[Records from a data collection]
[Start of Attachment]

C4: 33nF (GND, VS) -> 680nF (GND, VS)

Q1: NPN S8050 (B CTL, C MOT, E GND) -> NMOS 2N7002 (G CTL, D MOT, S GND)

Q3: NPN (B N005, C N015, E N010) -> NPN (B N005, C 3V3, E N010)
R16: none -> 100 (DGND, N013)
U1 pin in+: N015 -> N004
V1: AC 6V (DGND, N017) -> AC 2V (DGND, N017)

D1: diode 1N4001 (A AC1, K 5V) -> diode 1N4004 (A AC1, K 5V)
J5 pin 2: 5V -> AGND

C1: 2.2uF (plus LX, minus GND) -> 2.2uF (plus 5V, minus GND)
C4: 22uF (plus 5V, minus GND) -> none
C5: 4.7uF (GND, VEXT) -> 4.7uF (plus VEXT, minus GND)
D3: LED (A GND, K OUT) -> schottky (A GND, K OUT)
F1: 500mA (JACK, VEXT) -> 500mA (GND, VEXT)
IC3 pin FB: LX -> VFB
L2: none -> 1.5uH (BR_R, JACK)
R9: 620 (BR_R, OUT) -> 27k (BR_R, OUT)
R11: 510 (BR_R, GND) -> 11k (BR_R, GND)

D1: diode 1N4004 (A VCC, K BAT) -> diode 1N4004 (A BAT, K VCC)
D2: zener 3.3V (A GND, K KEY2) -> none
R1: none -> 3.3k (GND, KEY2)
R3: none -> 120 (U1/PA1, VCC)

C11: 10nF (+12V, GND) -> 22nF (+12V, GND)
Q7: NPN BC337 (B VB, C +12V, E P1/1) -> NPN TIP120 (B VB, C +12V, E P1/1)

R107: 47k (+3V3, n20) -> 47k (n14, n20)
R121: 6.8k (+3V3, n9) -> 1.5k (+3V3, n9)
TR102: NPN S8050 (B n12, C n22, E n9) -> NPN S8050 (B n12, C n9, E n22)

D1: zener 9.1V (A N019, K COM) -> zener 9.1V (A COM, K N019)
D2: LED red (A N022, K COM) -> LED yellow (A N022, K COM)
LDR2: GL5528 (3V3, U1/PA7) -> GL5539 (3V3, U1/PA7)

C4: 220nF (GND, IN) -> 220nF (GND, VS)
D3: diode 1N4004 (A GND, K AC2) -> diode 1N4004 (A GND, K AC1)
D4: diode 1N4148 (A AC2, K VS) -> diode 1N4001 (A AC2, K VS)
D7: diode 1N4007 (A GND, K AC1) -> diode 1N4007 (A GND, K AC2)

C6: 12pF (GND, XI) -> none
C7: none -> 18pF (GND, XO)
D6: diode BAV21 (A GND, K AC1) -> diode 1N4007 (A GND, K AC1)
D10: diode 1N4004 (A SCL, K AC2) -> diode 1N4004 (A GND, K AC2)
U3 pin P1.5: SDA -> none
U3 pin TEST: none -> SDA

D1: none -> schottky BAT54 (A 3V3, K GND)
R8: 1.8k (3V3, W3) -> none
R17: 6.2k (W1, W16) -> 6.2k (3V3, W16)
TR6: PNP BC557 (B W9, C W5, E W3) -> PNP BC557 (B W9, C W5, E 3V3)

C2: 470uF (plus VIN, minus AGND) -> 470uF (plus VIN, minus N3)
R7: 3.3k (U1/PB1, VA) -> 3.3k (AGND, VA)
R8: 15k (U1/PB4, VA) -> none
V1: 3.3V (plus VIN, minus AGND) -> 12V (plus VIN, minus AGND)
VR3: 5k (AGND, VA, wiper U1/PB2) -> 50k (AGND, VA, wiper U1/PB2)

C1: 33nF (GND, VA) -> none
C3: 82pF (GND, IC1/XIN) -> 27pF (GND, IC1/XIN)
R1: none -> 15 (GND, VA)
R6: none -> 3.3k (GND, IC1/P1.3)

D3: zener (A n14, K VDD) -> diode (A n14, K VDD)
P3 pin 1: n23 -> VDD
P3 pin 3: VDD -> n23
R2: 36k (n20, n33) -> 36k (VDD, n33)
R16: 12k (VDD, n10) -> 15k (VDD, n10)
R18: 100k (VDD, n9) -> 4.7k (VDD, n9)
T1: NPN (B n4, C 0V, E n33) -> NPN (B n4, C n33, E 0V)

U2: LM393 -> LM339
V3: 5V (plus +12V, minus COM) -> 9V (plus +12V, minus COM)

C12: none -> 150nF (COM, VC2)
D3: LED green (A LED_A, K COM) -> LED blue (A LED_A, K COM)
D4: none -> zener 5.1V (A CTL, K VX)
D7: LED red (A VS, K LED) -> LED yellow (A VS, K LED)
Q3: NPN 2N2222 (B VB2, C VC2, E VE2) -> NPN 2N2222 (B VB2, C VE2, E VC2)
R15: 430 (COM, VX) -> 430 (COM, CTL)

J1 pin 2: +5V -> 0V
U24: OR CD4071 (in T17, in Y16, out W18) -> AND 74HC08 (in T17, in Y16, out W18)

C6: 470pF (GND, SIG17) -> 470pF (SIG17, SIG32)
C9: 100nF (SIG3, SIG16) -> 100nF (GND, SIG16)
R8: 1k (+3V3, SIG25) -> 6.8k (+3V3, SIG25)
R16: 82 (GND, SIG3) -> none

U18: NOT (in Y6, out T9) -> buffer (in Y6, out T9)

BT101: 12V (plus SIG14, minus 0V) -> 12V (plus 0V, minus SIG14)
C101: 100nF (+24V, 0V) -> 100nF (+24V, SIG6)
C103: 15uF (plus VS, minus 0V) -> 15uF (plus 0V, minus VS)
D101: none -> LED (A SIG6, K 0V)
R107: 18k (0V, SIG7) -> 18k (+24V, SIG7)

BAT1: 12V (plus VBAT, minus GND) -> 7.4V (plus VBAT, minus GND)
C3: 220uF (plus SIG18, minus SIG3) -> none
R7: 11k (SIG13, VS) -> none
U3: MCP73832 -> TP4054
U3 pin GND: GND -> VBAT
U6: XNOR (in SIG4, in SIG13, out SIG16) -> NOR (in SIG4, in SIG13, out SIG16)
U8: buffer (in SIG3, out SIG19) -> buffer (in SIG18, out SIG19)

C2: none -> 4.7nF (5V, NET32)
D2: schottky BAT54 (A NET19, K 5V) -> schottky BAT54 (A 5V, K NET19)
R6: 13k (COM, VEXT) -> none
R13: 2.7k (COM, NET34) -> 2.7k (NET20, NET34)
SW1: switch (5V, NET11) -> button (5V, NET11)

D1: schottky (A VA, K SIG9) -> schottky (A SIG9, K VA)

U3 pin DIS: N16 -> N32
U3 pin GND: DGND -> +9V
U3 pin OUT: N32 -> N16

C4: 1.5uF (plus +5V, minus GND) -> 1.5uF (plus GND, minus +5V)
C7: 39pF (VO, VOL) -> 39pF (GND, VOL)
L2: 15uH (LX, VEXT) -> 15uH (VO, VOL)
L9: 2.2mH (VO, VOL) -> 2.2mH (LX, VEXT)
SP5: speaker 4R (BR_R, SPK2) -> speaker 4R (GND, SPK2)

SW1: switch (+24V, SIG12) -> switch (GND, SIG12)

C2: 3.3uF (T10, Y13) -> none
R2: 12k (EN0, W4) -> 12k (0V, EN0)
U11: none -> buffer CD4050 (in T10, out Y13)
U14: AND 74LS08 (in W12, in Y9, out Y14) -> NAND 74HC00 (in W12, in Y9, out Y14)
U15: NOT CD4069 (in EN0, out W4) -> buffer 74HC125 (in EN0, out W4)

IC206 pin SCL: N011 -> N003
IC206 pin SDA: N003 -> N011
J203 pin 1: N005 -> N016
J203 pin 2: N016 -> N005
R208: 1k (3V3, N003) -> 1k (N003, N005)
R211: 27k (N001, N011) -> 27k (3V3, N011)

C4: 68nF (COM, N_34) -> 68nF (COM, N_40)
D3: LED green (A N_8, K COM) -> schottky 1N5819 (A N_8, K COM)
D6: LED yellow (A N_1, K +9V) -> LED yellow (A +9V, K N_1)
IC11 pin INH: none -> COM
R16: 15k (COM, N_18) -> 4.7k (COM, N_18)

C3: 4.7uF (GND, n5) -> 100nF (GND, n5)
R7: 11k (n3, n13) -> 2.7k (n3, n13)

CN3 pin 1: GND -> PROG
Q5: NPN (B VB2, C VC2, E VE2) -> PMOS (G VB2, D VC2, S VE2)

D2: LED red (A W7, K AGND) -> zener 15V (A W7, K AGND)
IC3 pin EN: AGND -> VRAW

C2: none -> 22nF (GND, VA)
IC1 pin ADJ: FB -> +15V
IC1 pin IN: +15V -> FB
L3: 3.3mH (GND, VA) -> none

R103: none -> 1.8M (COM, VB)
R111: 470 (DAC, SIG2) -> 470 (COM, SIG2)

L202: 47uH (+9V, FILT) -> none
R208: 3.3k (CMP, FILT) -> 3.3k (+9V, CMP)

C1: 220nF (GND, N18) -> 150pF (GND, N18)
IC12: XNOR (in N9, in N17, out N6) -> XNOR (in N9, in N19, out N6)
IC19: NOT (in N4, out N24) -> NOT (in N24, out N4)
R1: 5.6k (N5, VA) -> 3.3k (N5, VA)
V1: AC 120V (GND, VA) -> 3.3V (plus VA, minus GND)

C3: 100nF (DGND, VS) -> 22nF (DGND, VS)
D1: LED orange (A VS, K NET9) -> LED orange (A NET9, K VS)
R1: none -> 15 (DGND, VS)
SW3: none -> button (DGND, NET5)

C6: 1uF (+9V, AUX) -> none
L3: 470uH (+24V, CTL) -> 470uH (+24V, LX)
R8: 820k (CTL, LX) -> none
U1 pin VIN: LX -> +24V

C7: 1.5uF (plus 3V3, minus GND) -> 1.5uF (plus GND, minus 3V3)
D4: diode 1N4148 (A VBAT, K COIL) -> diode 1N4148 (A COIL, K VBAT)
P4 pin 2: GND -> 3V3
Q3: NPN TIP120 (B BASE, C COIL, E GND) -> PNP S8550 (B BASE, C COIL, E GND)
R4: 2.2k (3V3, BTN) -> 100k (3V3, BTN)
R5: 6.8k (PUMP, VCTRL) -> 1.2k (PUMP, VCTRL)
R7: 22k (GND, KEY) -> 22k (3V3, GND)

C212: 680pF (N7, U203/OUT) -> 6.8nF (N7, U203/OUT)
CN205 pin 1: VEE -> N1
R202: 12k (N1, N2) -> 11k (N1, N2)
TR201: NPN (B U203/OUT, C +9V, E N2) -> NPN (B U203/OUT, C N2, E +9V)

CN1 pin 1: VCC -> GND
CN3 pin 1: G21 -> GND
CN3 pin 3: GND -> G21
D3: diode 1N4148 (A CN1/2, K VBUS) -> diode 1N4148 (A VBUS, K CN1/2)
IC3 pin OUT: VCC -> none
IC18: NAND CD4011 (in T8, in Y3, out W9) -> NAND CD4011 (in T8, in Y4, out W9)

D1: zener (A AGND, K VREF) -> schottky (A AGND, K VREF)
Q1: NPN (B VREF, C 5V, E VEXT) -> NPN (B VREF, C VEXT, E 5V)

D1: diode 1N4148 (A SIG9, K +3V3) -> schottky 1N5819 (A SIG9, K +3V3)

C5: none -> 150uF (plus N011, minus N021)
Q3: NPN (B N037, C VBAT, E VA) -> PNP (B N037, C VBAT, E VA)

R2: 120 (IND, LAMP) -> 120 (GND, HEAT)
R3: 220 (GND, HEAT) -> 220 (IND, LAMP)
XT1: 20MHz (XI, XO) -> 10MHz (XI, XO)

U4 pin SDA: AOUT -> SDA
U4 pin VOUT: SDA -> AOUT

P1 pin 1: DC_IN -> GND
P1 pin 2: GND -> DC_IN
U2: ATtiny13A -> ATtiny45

[End of Attachment]

**What to work on:** Given the records above, return exactly the lines starting at the line containing "C4: 1.5uF (plus" and ending at the line containing "J203 pin 1: N005 -> N016", including both.

**Result of this exercise:**
C4: 1.5uF (plus +5V, minus GND) -> 1.5uF (plus GND, minus +5V)
C7: 39pF (VO, VOL) -> 39pF (GND, VOL)
L2: 15uH (LX, VEXT) -> 15uH (VO, VOL)
L9: 2.2mH (VO, VOL) -> 2.2mH (LX, VEXT)
SP5: speaker 4R (BR_R, SPK2) -> speaker 4R (GND, SPK2)

SW1: switch (+24V, SIG12) -> switch (GND, SIG12)

C2: 3.3uF (T10, Y13) -> none
R2: 12k (EN0, W4) -> 12k (0V, EN0)
U11: none -> buffer CD4050 (in T10, out Y13)
U14: AND 74LS08 (in W12, in Y9, out Y14) -> NAND 74HC00 (in W12, in Y9, out Y14)
U15: NOT CD4069 (in EN0, out W4) -> buffer 74HC125 (in EN0, out W4)

IC206 pin SCL: N011 -> N003
IC206 pin SDA: N003 -> N011
J203 pin 1: N005 -> N016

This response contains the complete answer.